* REQUIREMENT
Transcribe only the stretch of lines that opens with the line containing "yellow phone: 2 -> 1" and closes with the last line of the listing, skipping pictures.

(EXERCISE INPUT begins)

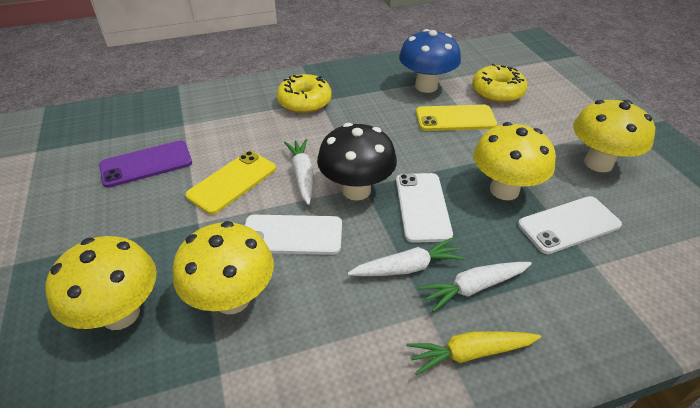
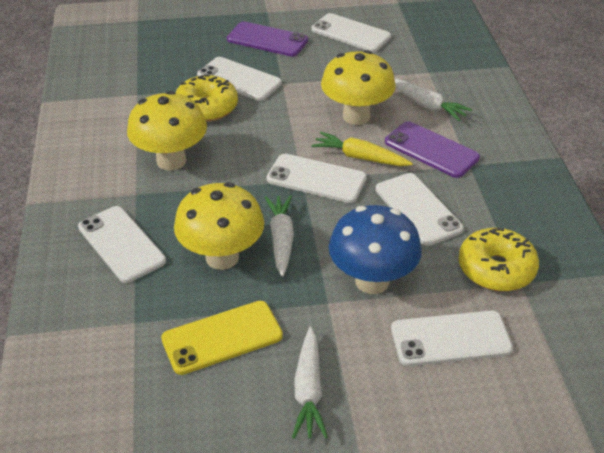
black mushroom: 1 -> 0
purple phone: 1 -> 2
white phone: 3 -> 6
yellow mushroom: 4 -> 3
yellow phone: 2 -> 1

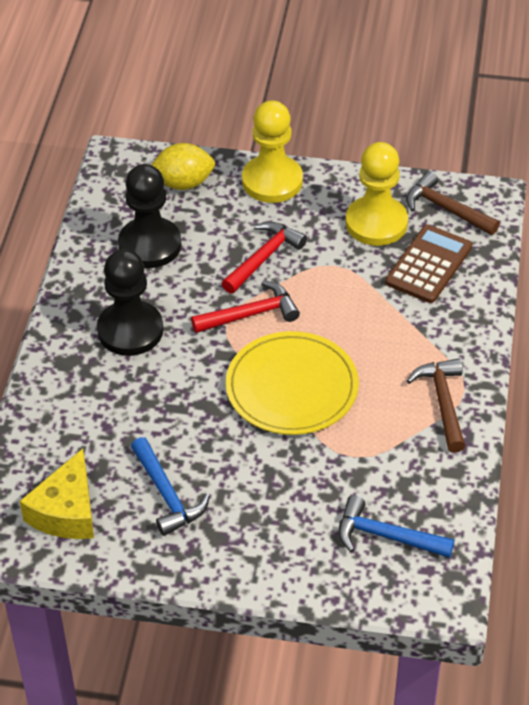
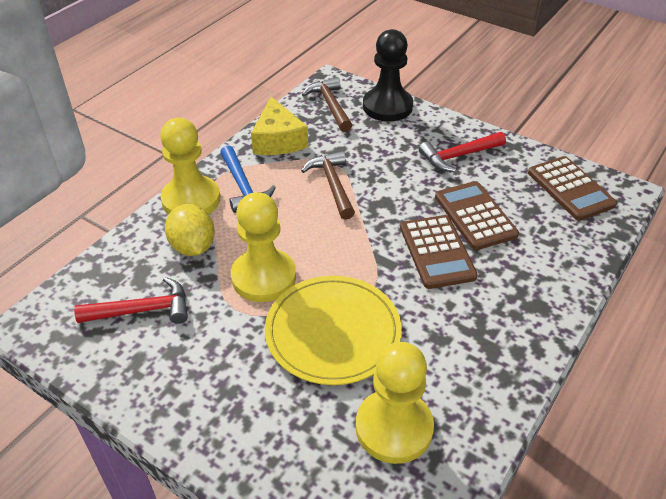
black pawn: 2 -> 1
blue hammer: 2 -> 1
brown calculator: 1 -> 3
yellow pawn: 2 -> 3

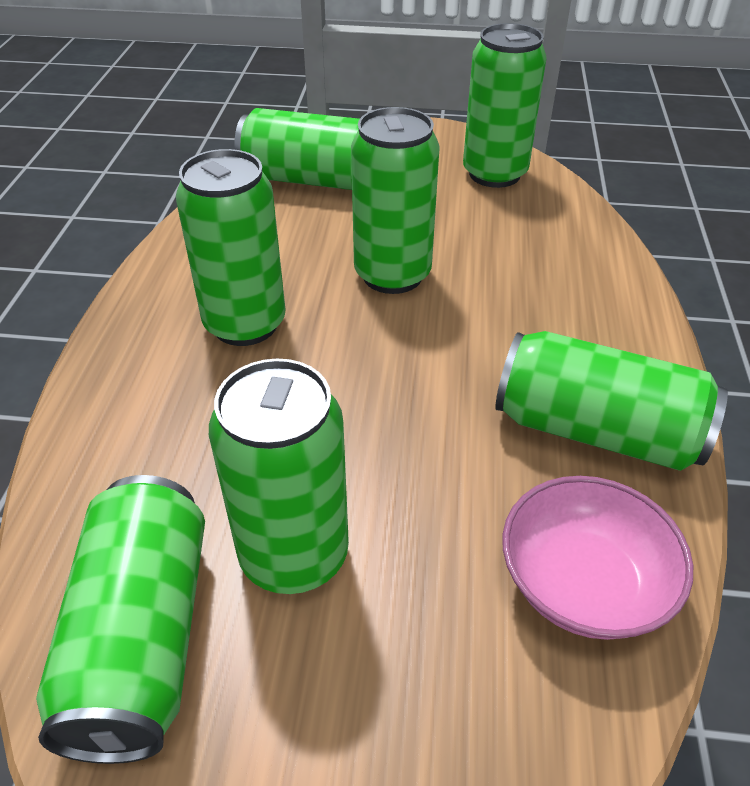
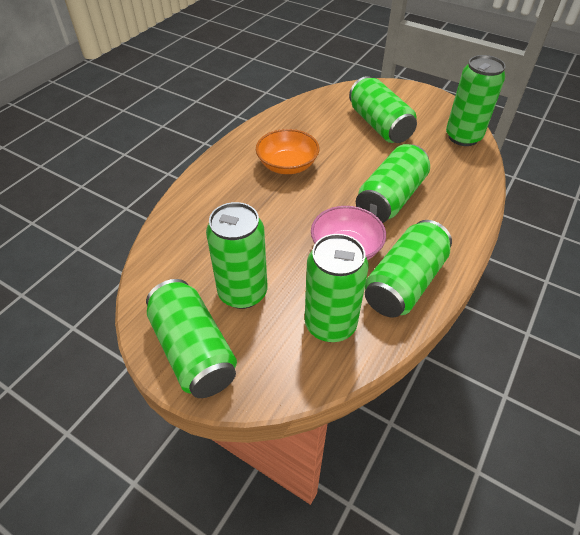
orange bowl: 0 -> 1

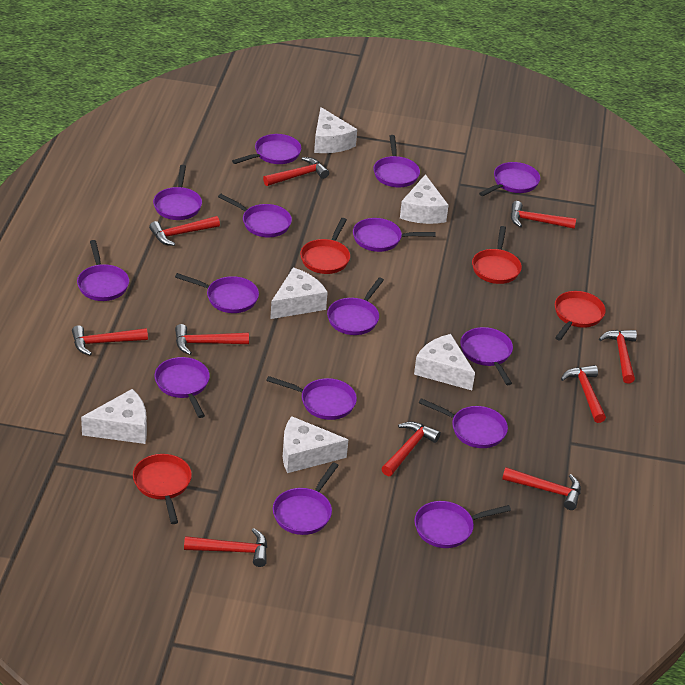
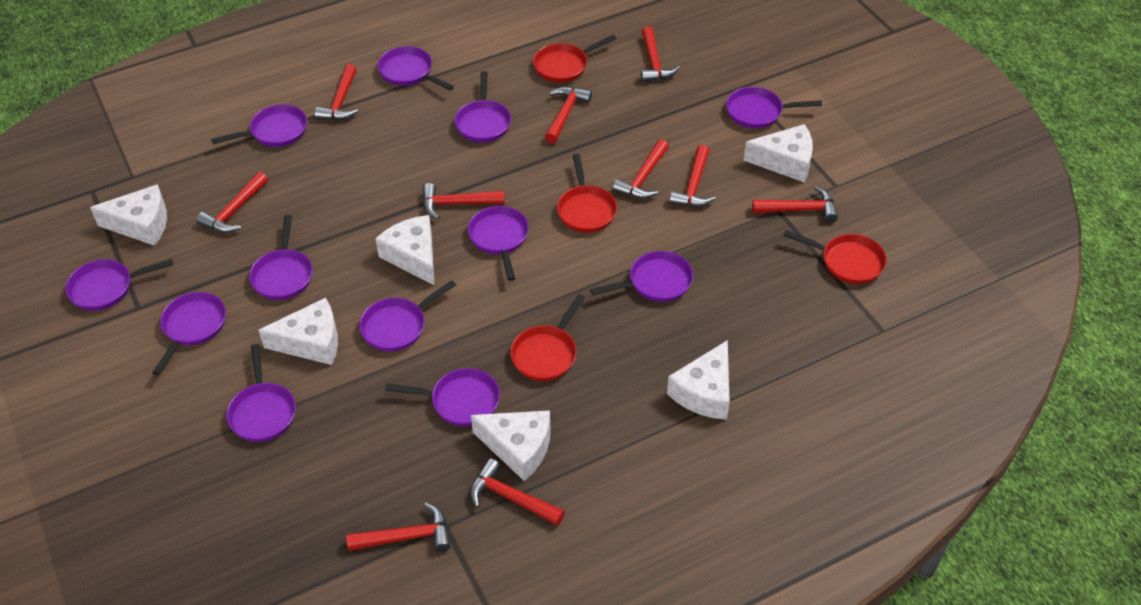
purple pan: 15 -> 12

(EXERCISE INPUT ends)

* WORKED SOLUTION
yellow phone: 2 -> 1

black pawn: 2 -> 1
blue hammer: 2 -> 1
brown calculator: 1 -> 3
yellow pawn: 2 -> 3

orange bowl: 0 -> 1

purple pan: 15 -> 12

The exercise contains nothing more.